» **Prompt**: Find the string "yellow" in the material. Copy every line that has it.
---
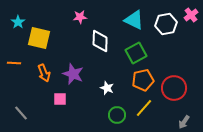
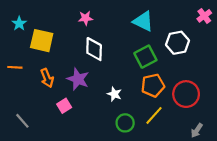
white hexagon: (166, 24) -> (178, 43), moved
white diamond: (100, 41) -> (94, 49), moved
pink square: (60, 99) -> (64, 106), turned -32

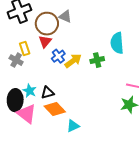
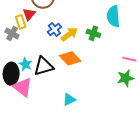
red triangle: (45, 41) -> (29, 14), moved
green cross: (97, 60) -> (93, 33), turned 32
black triangle: (48, 93) -> (44, 66), size x1.5
orange diamond: (55, 109) -> (70, 58), moved

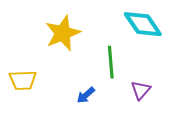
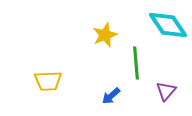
yellow star: (63, 33) -> (105, 35), moved, size x0.7

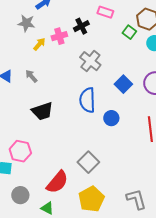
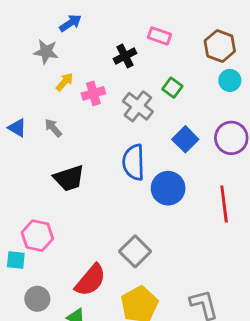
green square: (129, 32) -> (172, 88), moved
pink cross: (59, 36) -> (93, 93), moved
blue circle: (111, 118) -> (168, 188), size x1.5

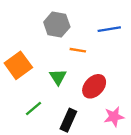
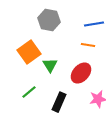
orange line: (78, 50) -> (88, 45), moved
orange square: (18, 65) -> (29, 52), moved

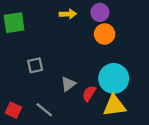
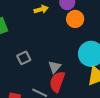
red semicircle: (89, 93) -> (57, 82), moved, size x1.5

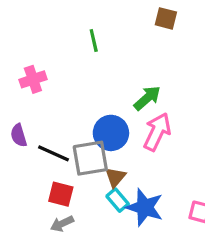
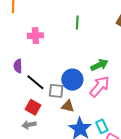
gray square: (90, 158) -> (56, 91), size x0.7
brown triangle: (115, 177) -> (68, 106), turned 48
cyan rectangle: (118, 200) -> (102, 126), moved

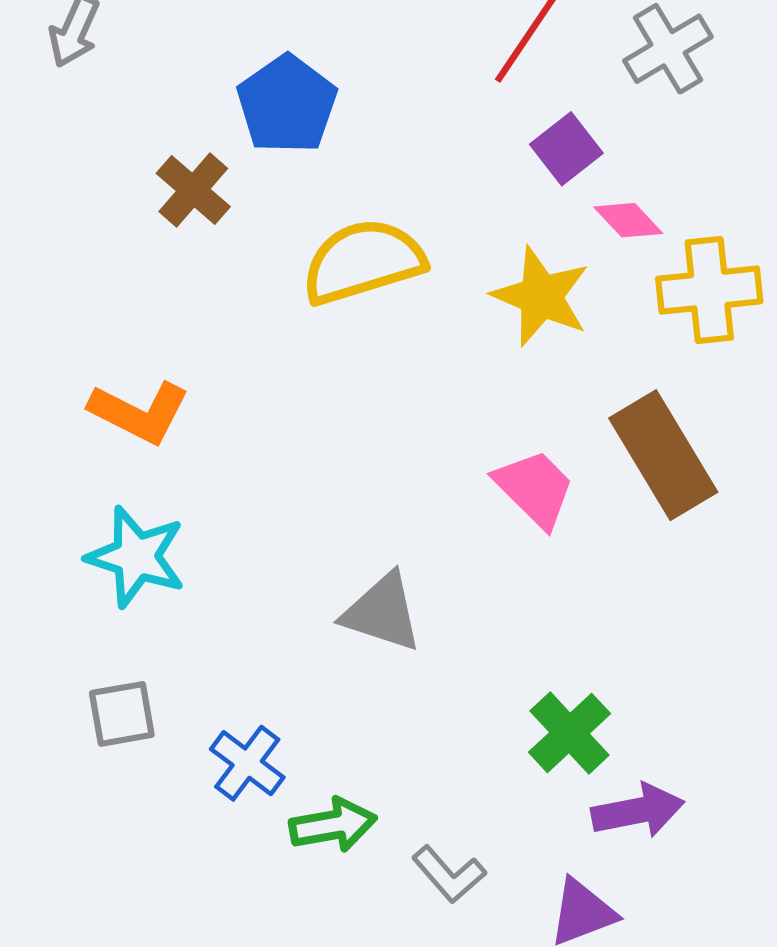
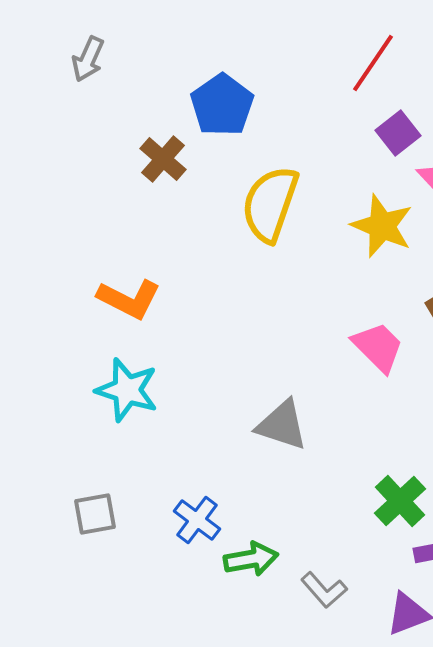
yellow semicircle: (363, 261) -> (270, 204), turned -54
gray square: (122, 714) -> (95, 514), moved

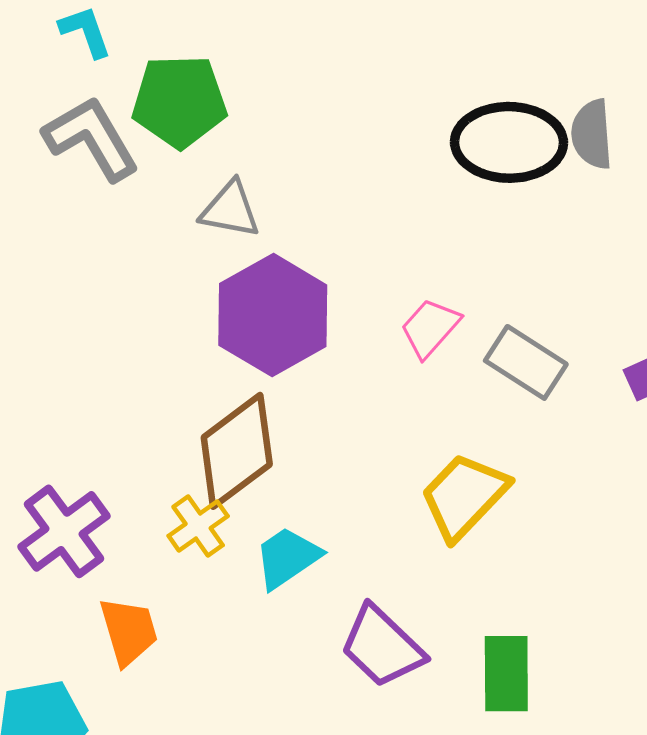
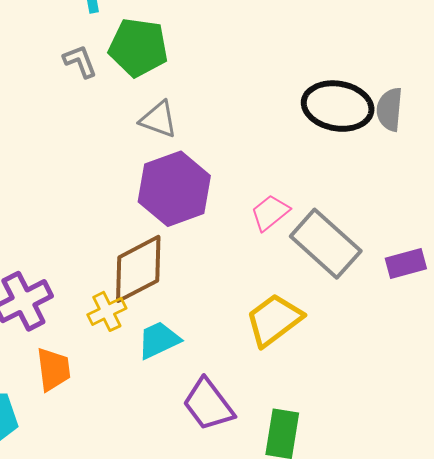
gray L-shape: (91, 138) -> (80, 61), size x0.6
gray rectangle: (526, 362) -> (326, 244), size x1.4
---
» **Solution to the exercise**:
yellow star: (63, 33) -> (105, 35), moved, size x0.7
yellow semicircle: (363, 261) -> (270, 204), turned -54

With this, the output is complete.